▶ Problem requirements
Repeat the listing word for word. Leave every picture out.

▶ Entries shown

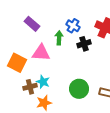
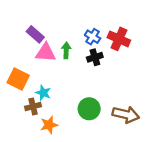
blue cross: (73, 26) -> (93, 37), moved
pink triangle: (41, 53) -> (46, 53), moved
cyan star: (43, 82) -> (43, 93), moved

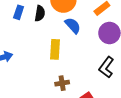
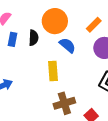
brown cross: (62, 83) -> (64, 103), size x1.5

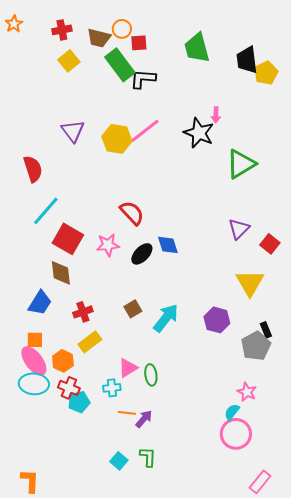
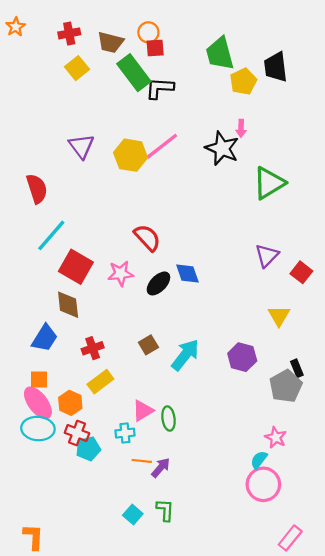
orange circle: (122, 29) -> (148, 32), moved
yellow pentagon: (266, 73) -> (243, 81), moved
yellow triangle: (250, 283) -> (279, 316), size x0.7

▶ Finished exercise
blue cross: (73, 26) -> (93, 37), moved
pink triangle: (41, 53) -> (46, 53), moved
cyan star: (43, 82) -> (43, 93), moved

brown cross: (62, 83) -> (64, 103), size x1.5

orange circle: (122, 29) -> (148, 32), moved
yellow pentagon: (266, 73) -> (243, 81), moved
yellow triangle: (250, 283) -> (279, 316), size x0.7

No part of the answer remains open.